Dataset extract:
◆ ◆ ◆ ◆ ◆ ◆ ◆

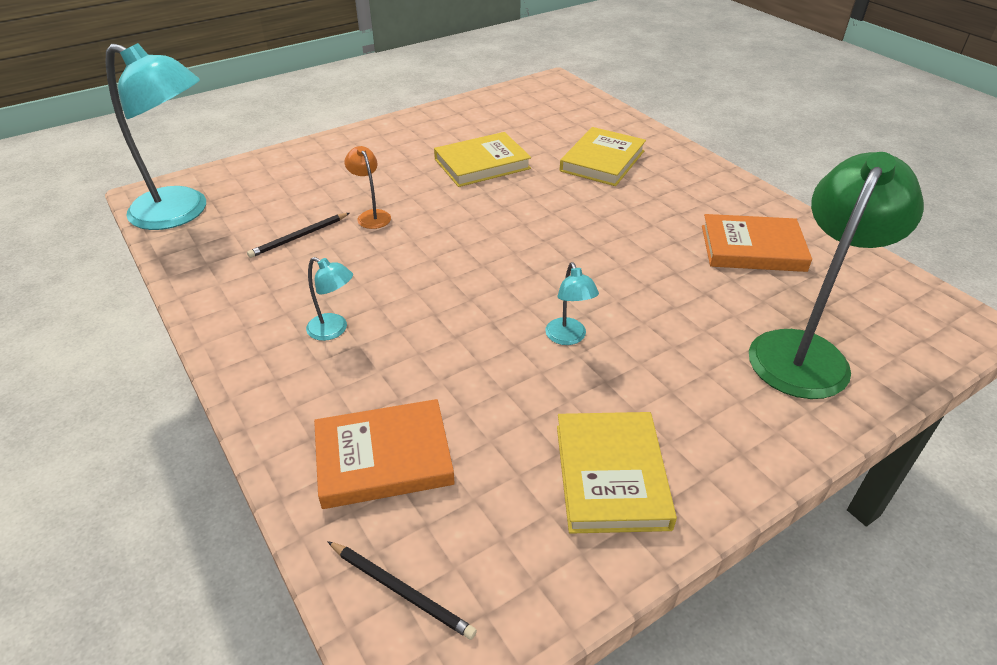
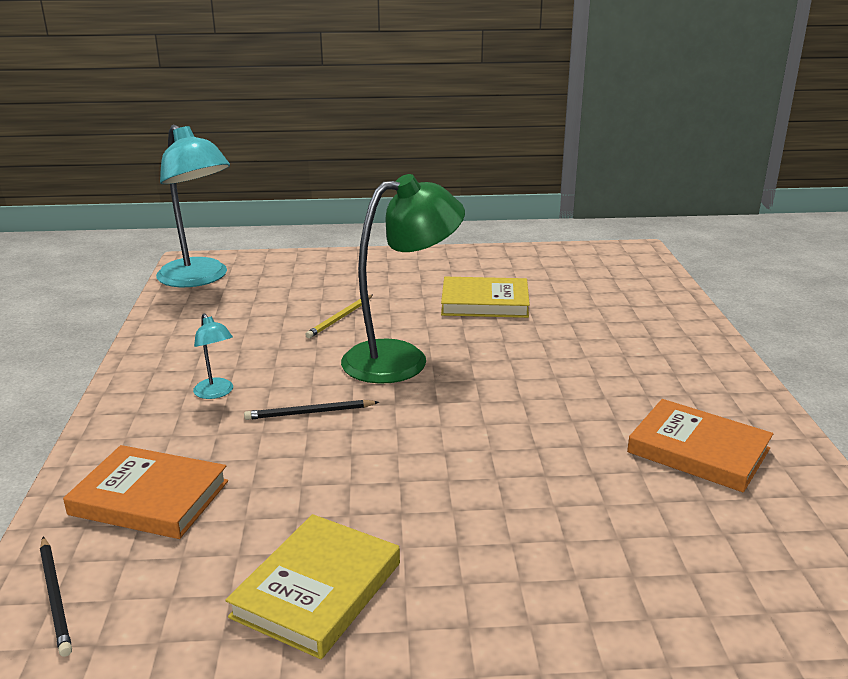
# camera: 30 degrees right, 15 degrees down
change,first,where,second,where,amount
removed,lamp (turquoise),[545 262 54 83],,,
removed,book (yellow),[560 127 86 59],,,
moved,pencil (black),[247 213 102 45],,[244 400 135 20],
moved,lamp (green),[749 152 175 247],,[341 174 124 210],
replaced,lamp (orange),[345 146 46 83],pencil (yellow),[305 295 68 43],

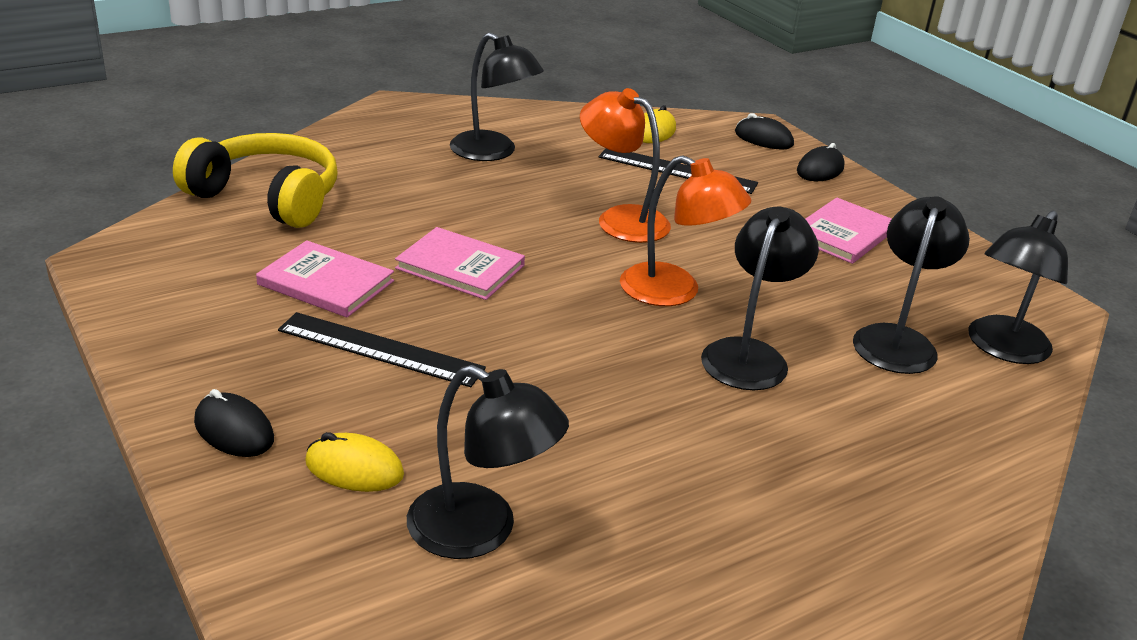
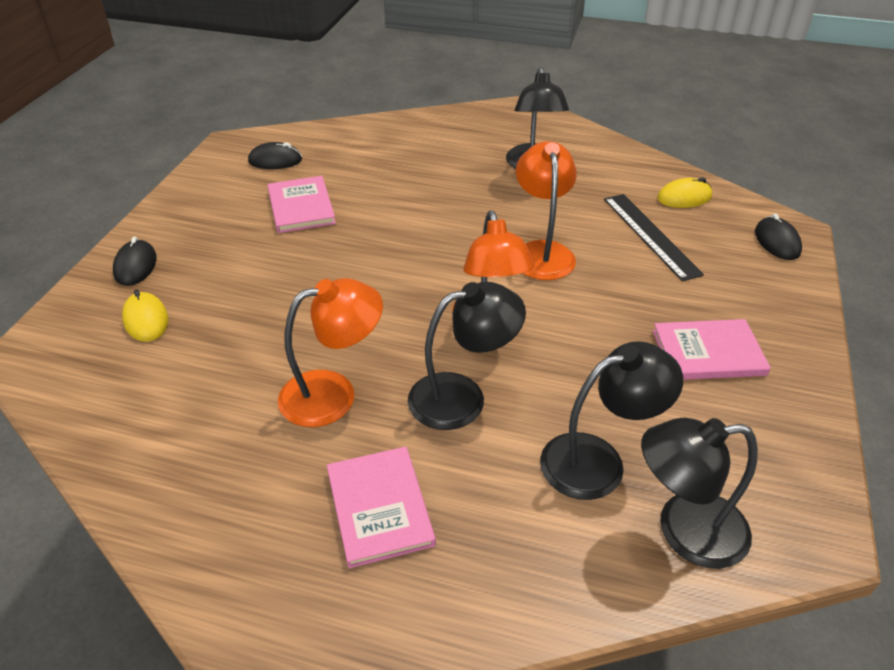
# camera: 50 degrees right, 10 degrees up
change,first,where,second,where,amount
removed,headphones (yellow),[173 133 165 95],,,
removed,ruler (black),[278 312 208 75],,,
removed,lamp (black),[407 365 162 194],,,
added,,,lamp (orange),[278 278 105 149],
moved,book (pink),[395 227 130 73],,[327 447 109 121],
moved,mouse (black),[797 143 48 38],,[248 142 54 27],

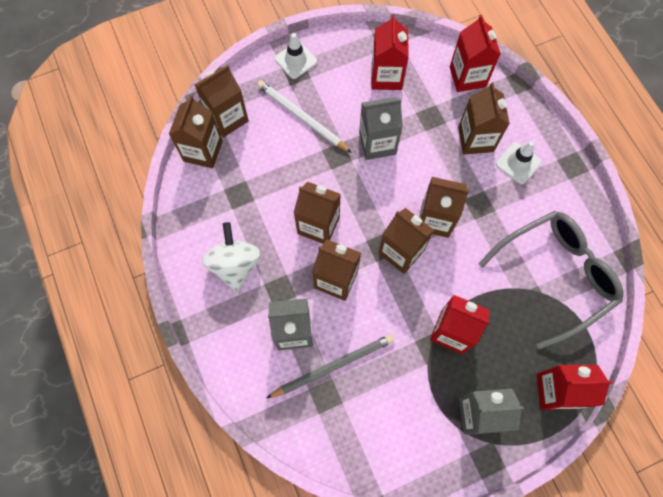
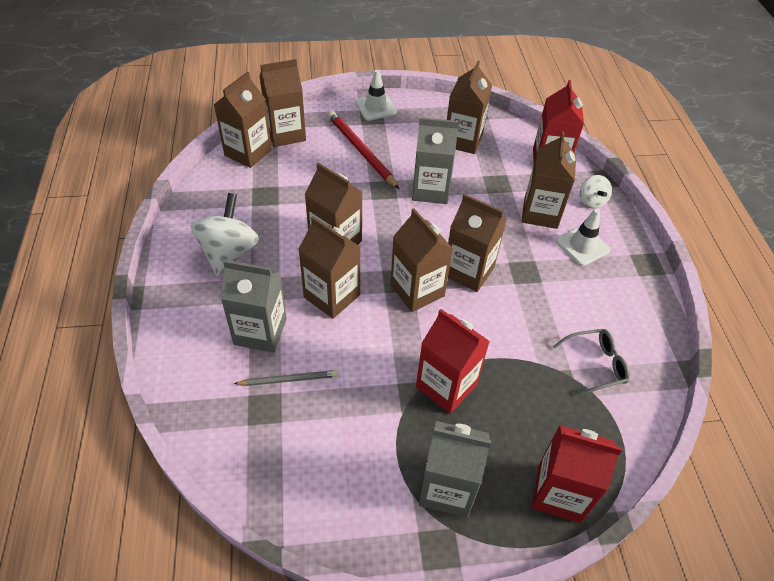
# camera: 15 degrees right, 20 degrees down
change,first,where,second,where,amount
added,,,spinning top (white),[580 175 32 34],
recoloured,pencil (white),[257 80 95 73],pencil (red),[328 111 71 78],
recoloured,carton (red),[372 14 37 76],carton (brown),[447 61 45 93],
resized,pencil (grey),[267 334 127 64],,[234 370 104 16],x0.59
resized,glasses (grey),[479 211 145 139],,[553 329 77 68],x0.46

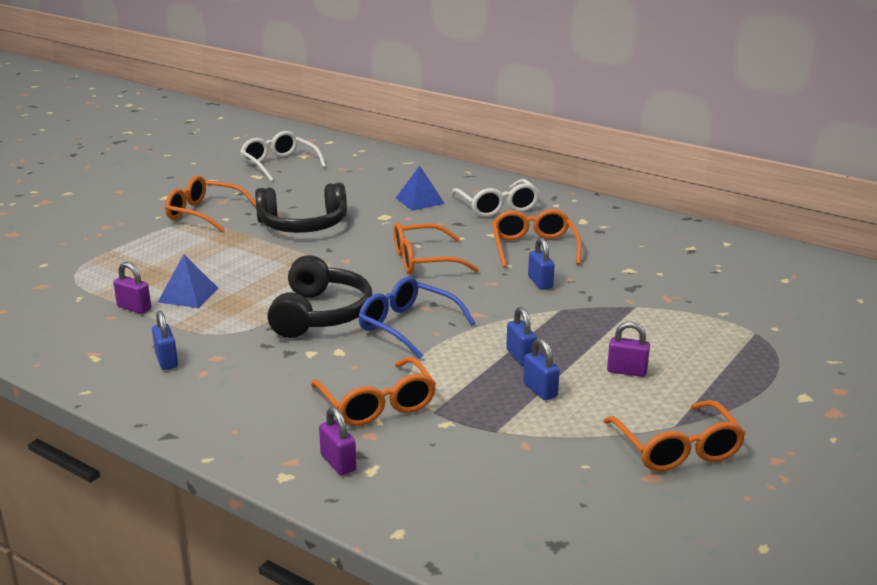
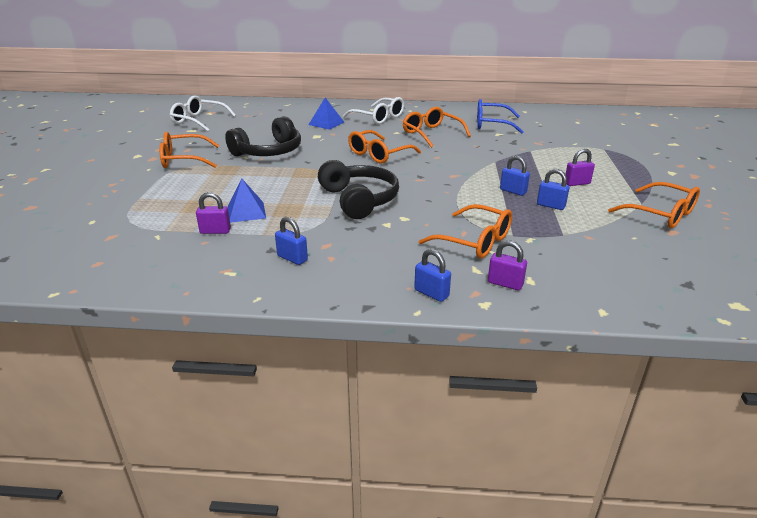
# camera: 30 degrees left, 5 degrees up
change,first,where,second,where,amount
moved,glasses (blue),[359 277 116 82],,[477 99 47 35],
moved,padlock (blue),[528 238 26 52],,[414 249 37 53],

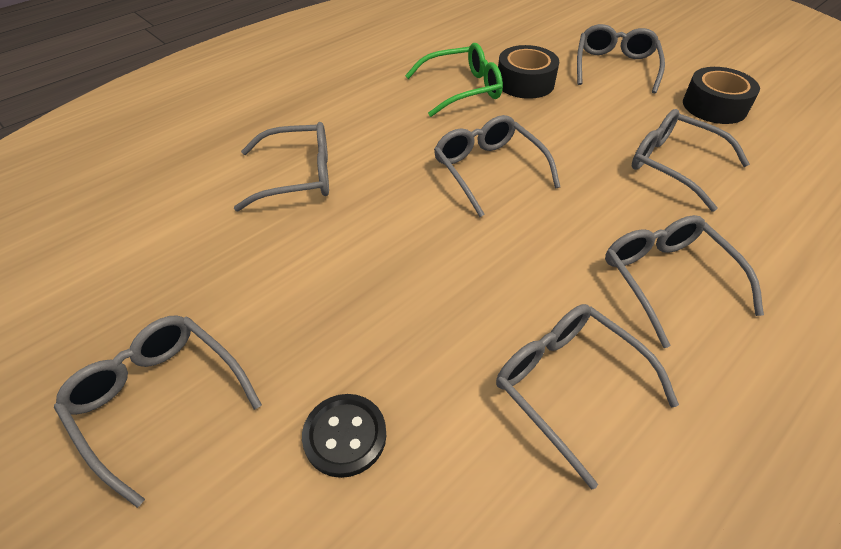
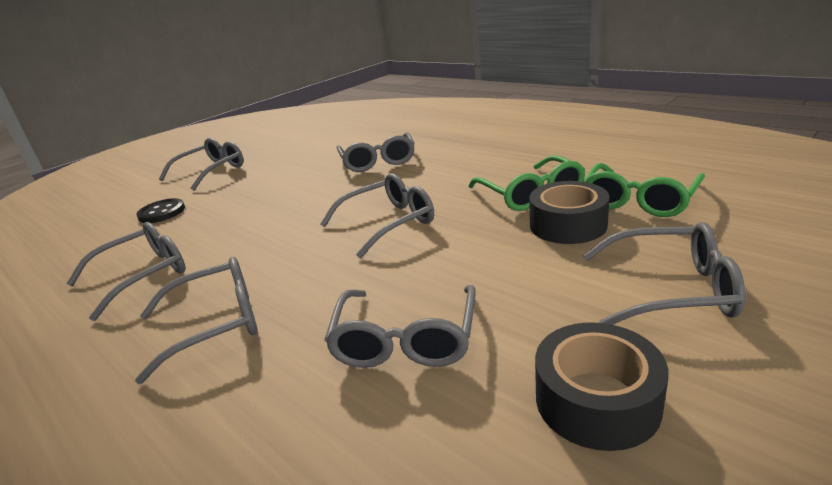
# camera: 90 degrees right, 20 degrees down
change,first,where,second,where,amount
added,,,glasses (green),[583 163 122 54],
turned,glasses (grey),[632 109 118 103],,[324 285 152 83],150 degrees clockwise

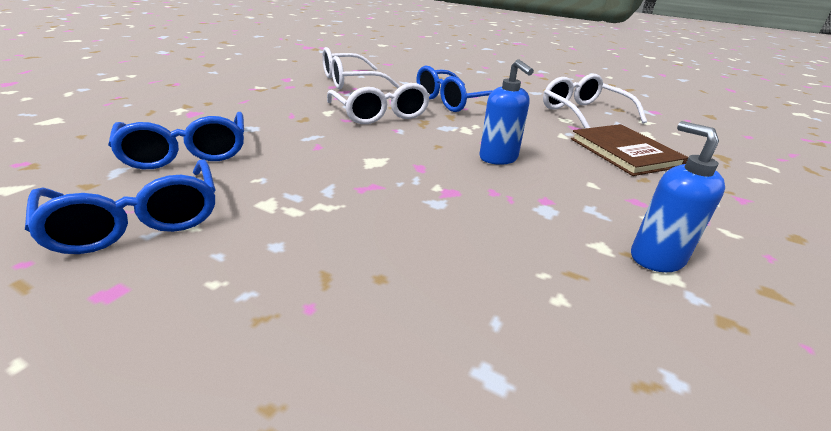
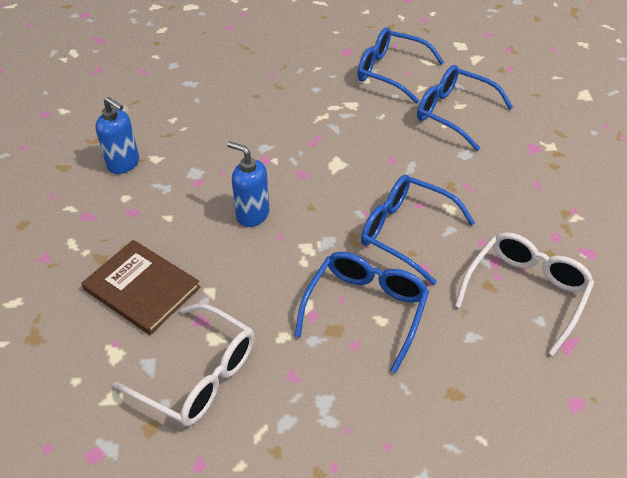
# camera: 150 degrees right, 15 degrees up
change,first,where,second,where,amount
recoloured,glasses (white),[327 83 103 41],glasses (blue),[361 175 114 110],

◆ ◆ ◆ ◆ ◆ ◆ ◆

Your assignment:
Retype each record exactly as it stands, but do not include the pictures.

Written response:
# camera: 30 degrees right, 15 degrees down
change,first,where,second,where,amount
removed,lamp (turquoise),[545 262 54 83],,,
removed,book (yellow),[560 127 86 59],,,
moved,pencil (black),[247 213 102 45],,[244 400 135 20],
moved,lamp (green),[749 152 175 247],,[341 174 124 210],
replaced,lamp (orange),[345 146 46 83],pencil (yellow),[305 295 68 43],

# camera: 50 degrees right, 10 degrees up
change,first,where,second,where,amount
removed,headphones (yellow),[173 133 165 95],,,
removed,ruler (black),[278 312 208 75],,,
removed,lamp (black),[407 365 162 194],,,
added,,,lamp (orange),[278 278 105 149],
moved,book (pink),[395 227 130 73],,[327 447 109 121],
moved,mouse (black),[797 143 48 38],,[248 142 54 27],

# camera: 15 degrees right, 20 degrees down
change,first,where,second,where,amount
added,,,spinning top (white),[580 175 32 34],
recoloured,pencil (white),[257 80 95 73],pencil (red),[328 111 71 78],
recoloured,carton (red),[372 14 37 76],carton (brown),[447 61 45 93],
resized,pencil (grey),[267 334 127 64],,[234 370 104 16],x0.59
resized,glasses (grey),[479 211 145 139],,[553 329 77 68],x0.46

# camera: 30 degrees left, 5 degrees up
change,first,where,second,where,amount
moved,glasses (blue),[359 277 116 82],,[477 99 47 35],
moved,padlock (blue),[528 238 26 52],,[414 249 37 53],

# camera: 90 degrees right, 20 degrees down
change,first,where,second,where,amount
added,,,glasses (green),[583 163 122 54],
turned,glasses (grey),[632 109 118 103],,[324 285 152 83],150 degrees clockwise

# camera: 150 degrees right, 15 degrees up
change,first,where,second,where,amount
recoloured,glasses (white),[327 83 103 41],glasses (blue),[361 175 114 110],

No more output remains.